[Excerpts from a dataset]
+-------+

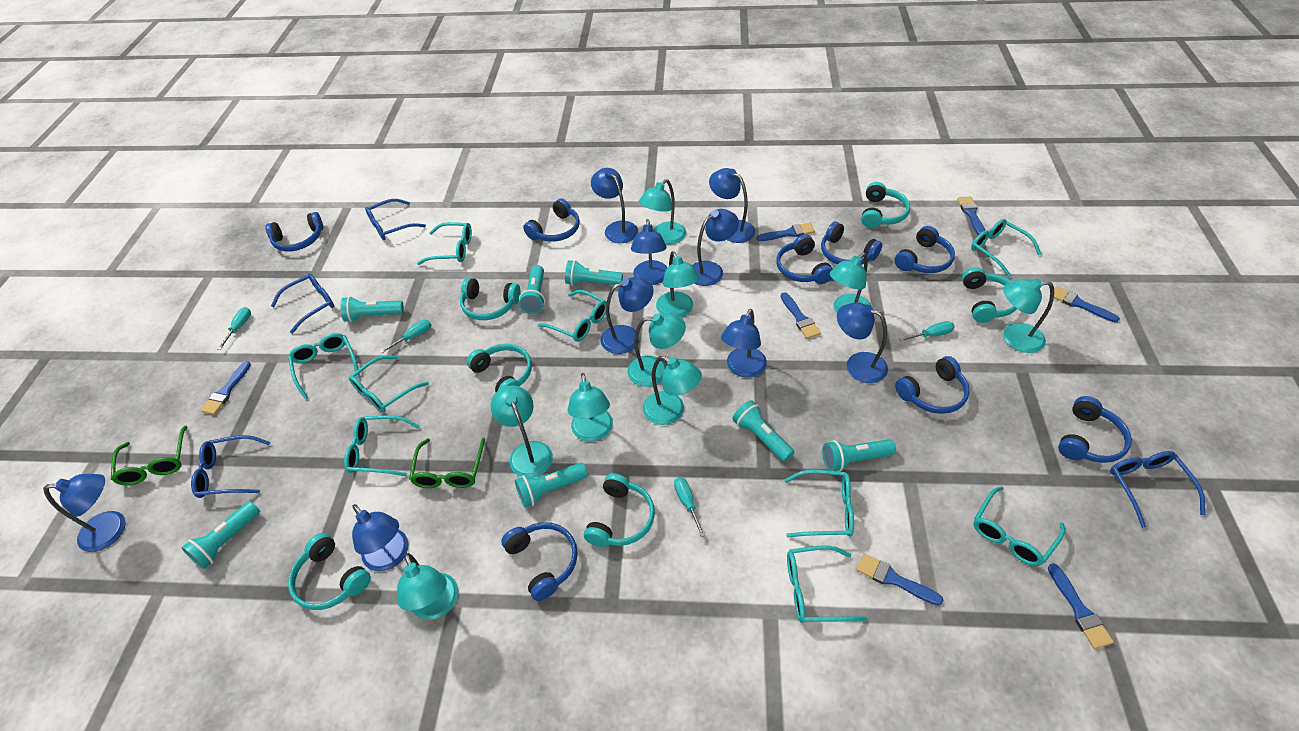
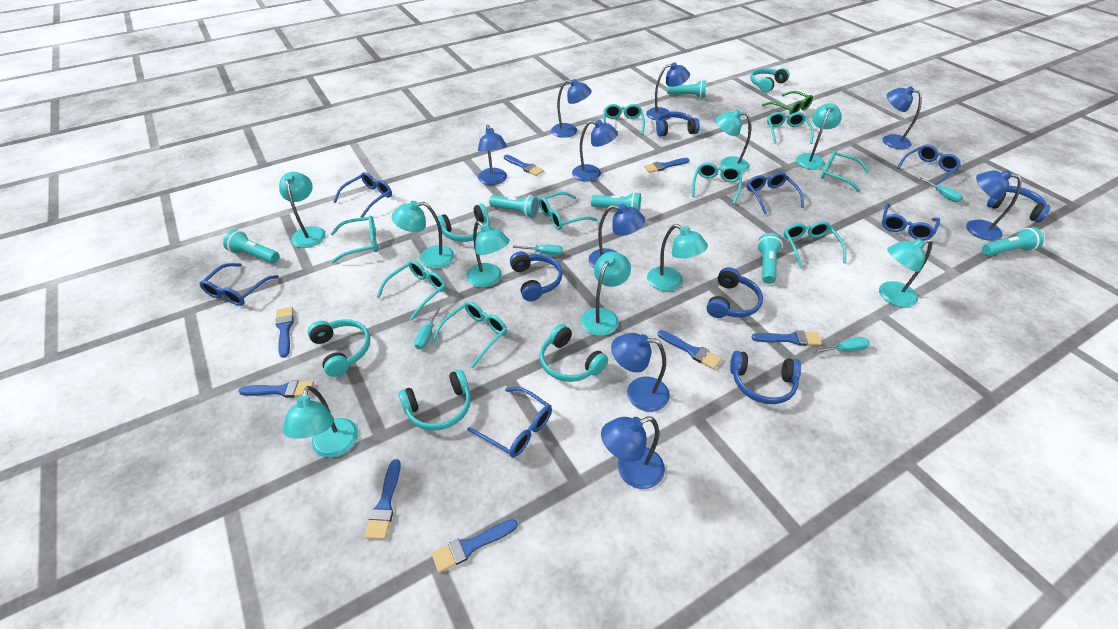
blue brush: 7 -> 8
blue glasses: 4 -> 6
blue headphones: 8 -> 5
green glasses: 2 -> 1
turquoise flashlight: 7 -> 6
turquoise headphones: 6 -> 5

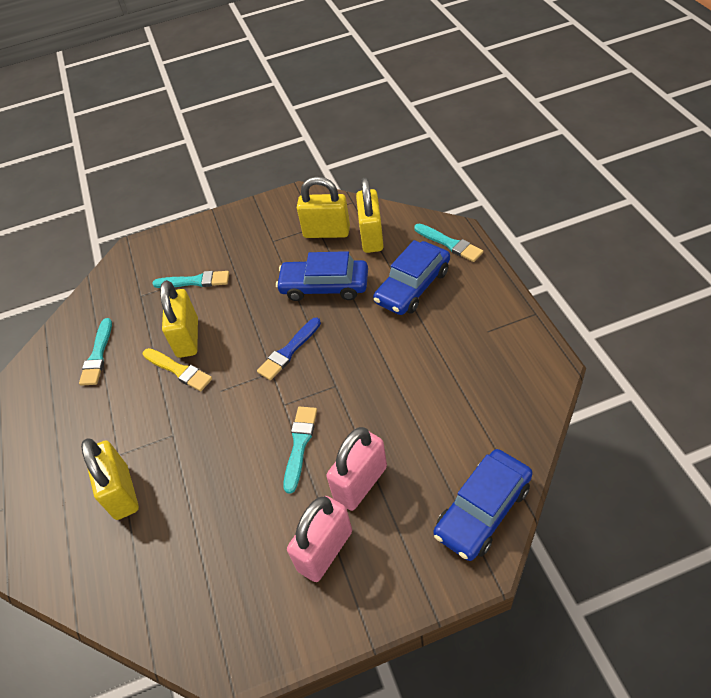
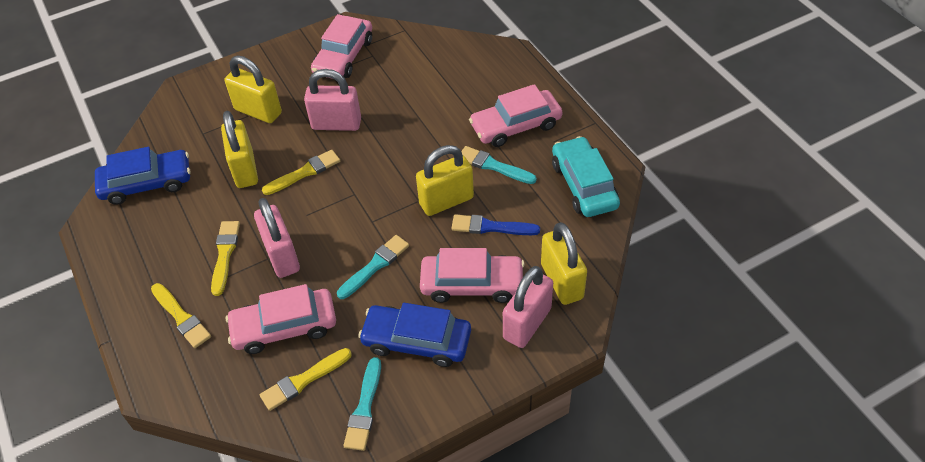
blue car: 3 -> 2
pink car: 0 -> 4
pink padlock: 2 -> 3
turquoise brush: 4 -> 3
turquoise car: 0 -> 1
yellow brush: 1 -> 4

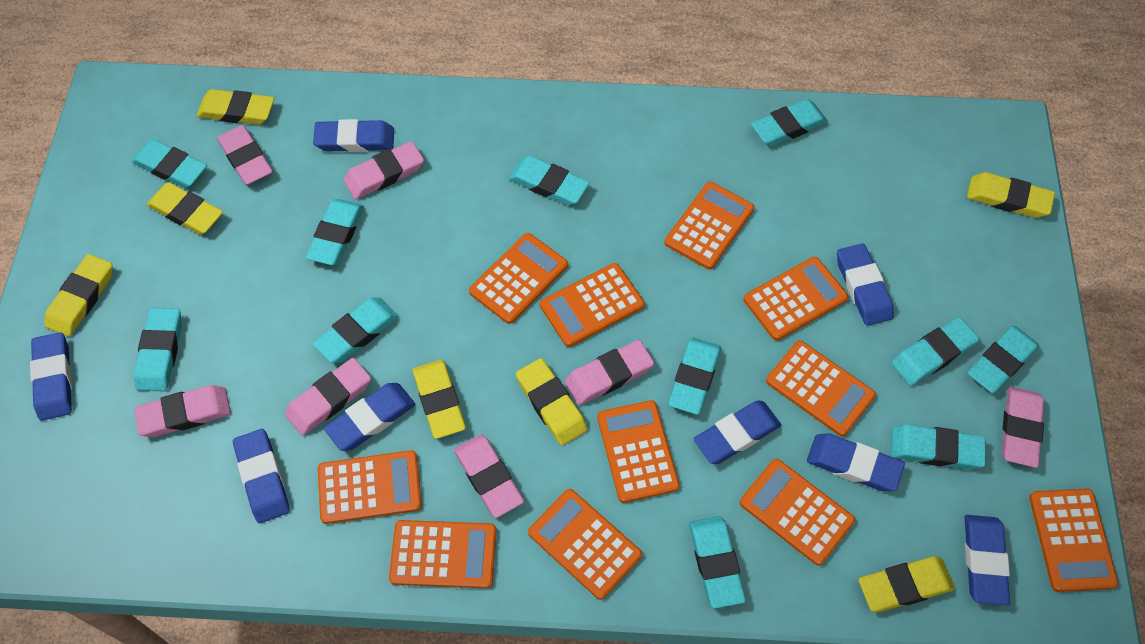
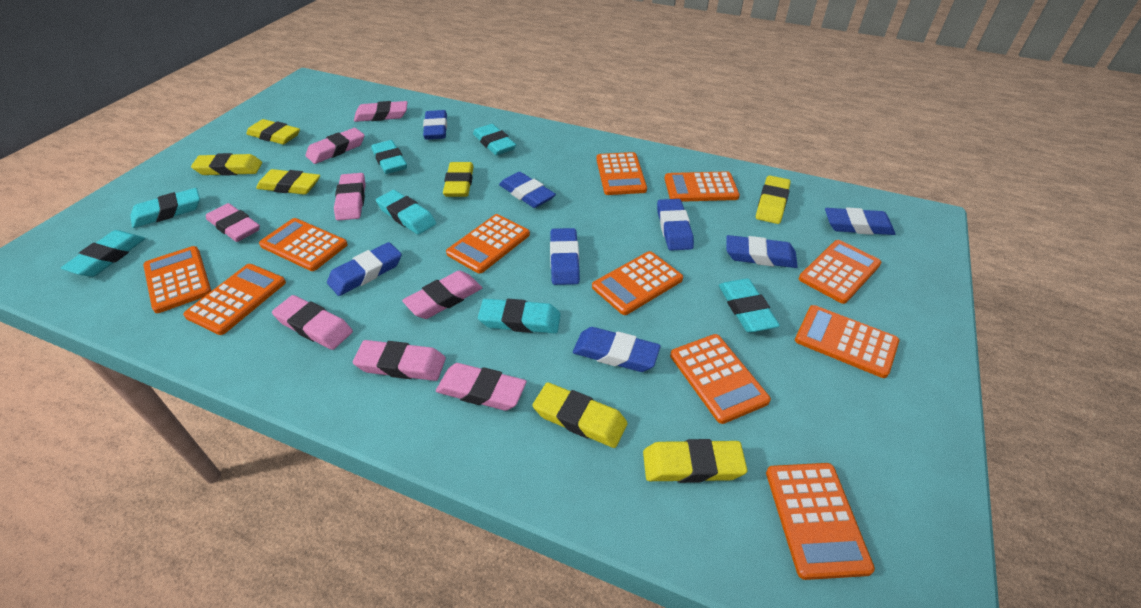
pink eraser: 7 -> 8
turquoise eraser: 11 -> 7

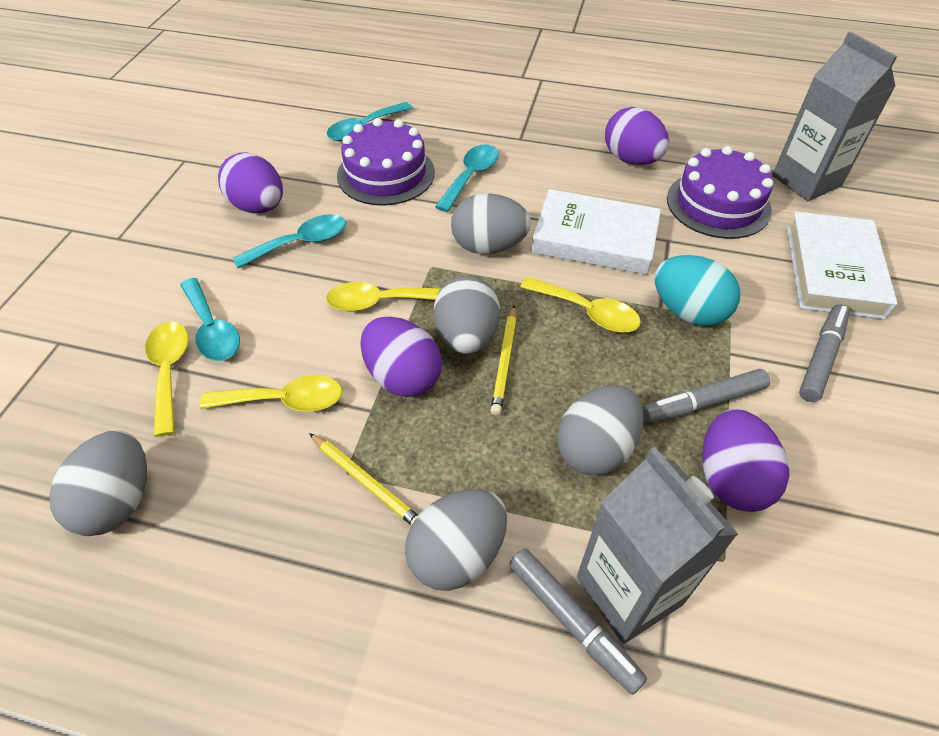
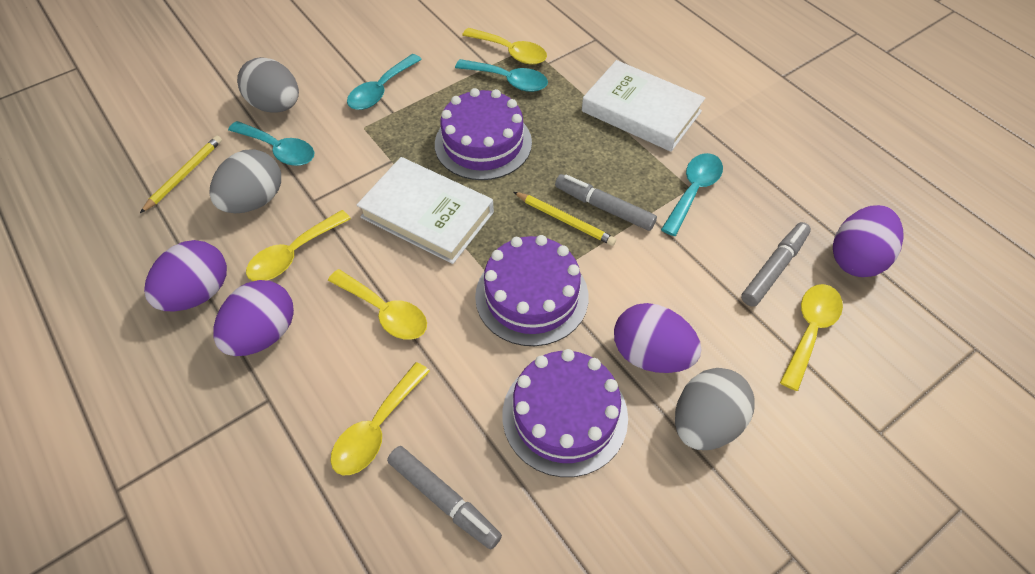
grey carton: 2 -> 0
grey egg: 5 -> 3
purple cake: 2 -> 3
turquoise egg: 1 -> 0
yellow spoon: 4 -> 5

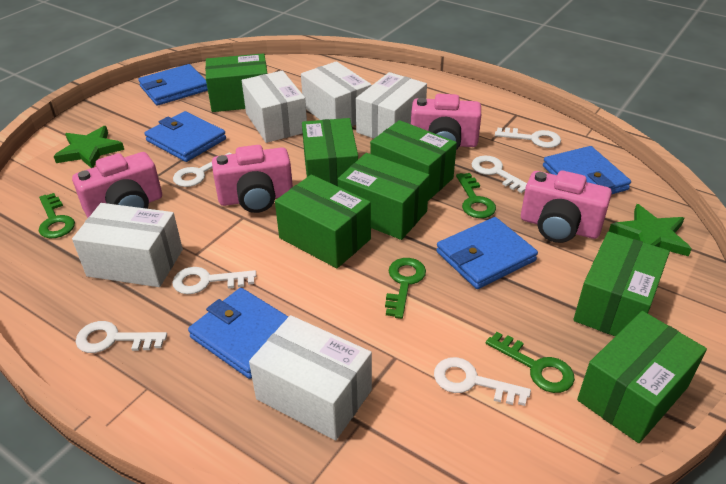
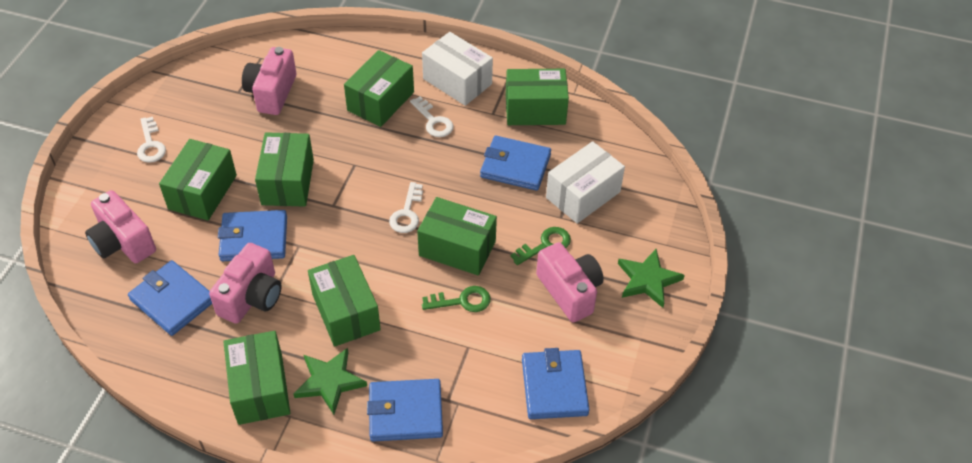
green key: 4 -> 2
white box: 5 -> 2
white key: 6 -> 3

+-------+

Repeat the entries exactly as they are given, leaving out each image.

WRITTEN SOLUTION
blue brush: 7 -> 8
blue glasses: 4 -> 6
blue headphones: 8 -> 5
green glasses: 2 -> 1
turquoise flashlight: 7 -> 6
turquoise headphones: 6 -> 5

blue car: 3 -> 2
pink car: 0 -> 4
pink padlock: 2 -> 3
turquoise brush: 4 -> 3
turquoise car: 0 -> 1
yellow brush: 1 -> 4

pink eraser: 7 -> 8
turquoise eraser: 11 -> 7

grey carton: 2 -> 0
grey egg: 5 -> 3
purple cake: 2 -> 3
turquoise egg: 1 -> 0
yellow spoon: 4 -> 5

green key: 4 -> 2
white box: 5 -> 2
white key: 6 -> 3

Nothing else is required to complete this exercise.